Records for the task below:

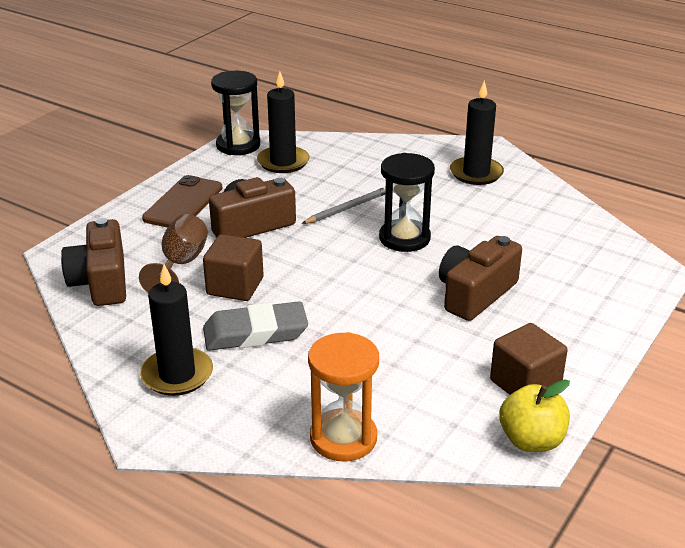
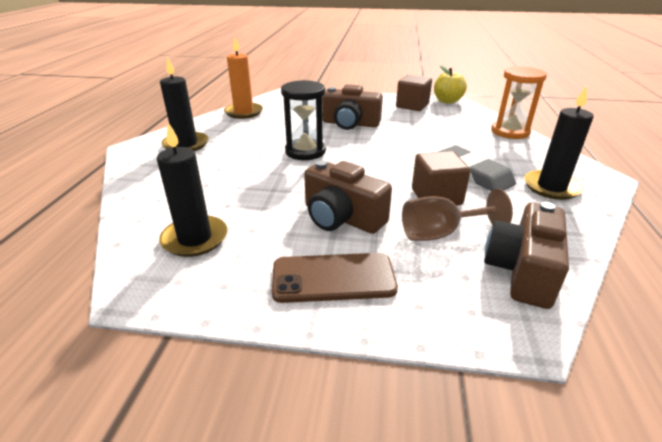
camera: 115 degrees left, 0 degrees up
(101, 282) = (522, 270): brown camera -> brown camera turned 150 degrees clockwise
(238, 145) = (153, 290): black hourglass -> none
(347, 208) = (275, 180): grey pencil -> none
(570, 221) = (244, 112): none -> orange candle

End of Records for the task.

Each line in the data that holds the word "none" must be copied.

(238, 145) = (153, 290): black hourglass -> none
(347, 208) = (275, 180): grey pencil -> none
(570, 221) = (244, 112): none -> orange candle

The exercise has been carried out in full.